What you are asked to do: All of the listing below must be repeated word for word. Pictures are the only thing to omit.

Exercise materials:
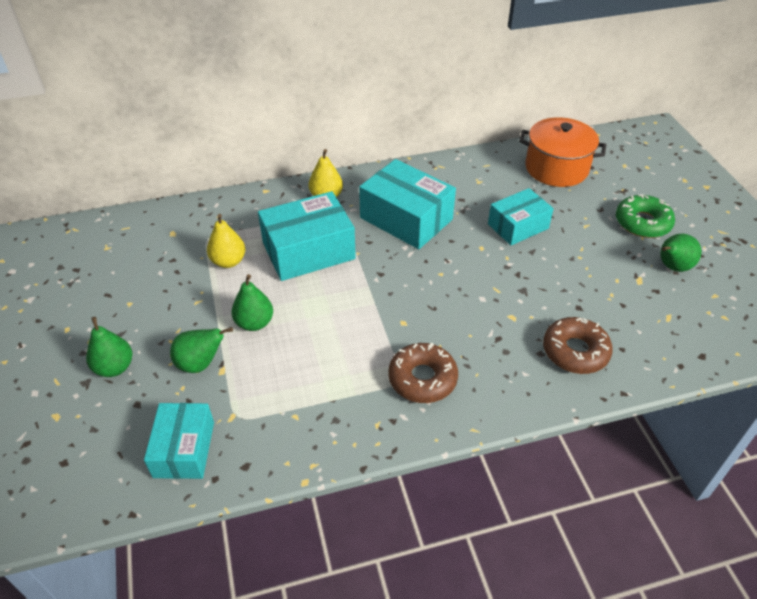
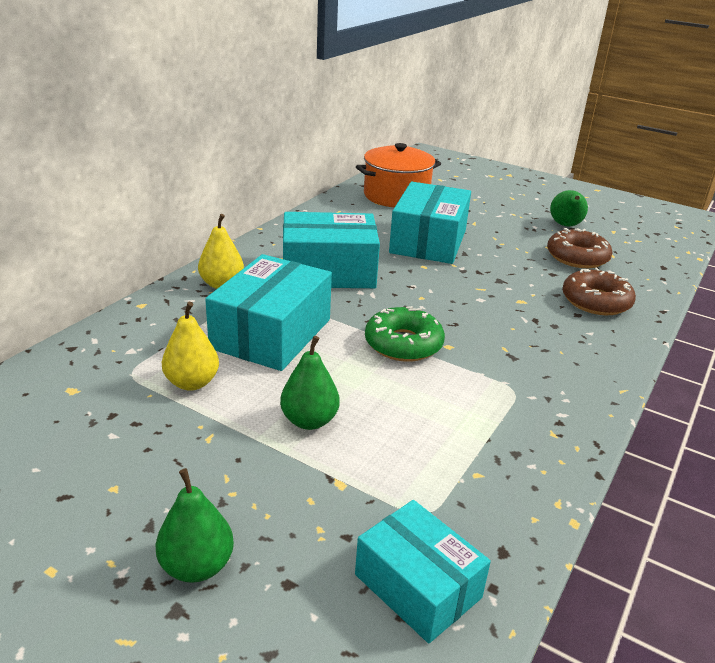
camera: 45 degrees left, 15 degrees down
(200, 364) = (306, 492): green pear -> none
(422, 379) = (530, 377): brown donut -> brown donut (577, 257)
(518, 226) = (428, 241): turquoise box -> turquoise box, size x1.55
(642, 223) = (506, 208): green donut -> green donut (403, 344)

Expected output:
camera: 45 degrees left, 15 degrees down
(200, 364) = (306, 492): green pear -> none
(422, 379) = (530, 377): brown donut -> brown donut (577, 257)
(518, 226) = (428, 241): turquoise box -> turquoise box, size x1.55
(642, 223) = (506, 208): green donut -> green donut (403, 344)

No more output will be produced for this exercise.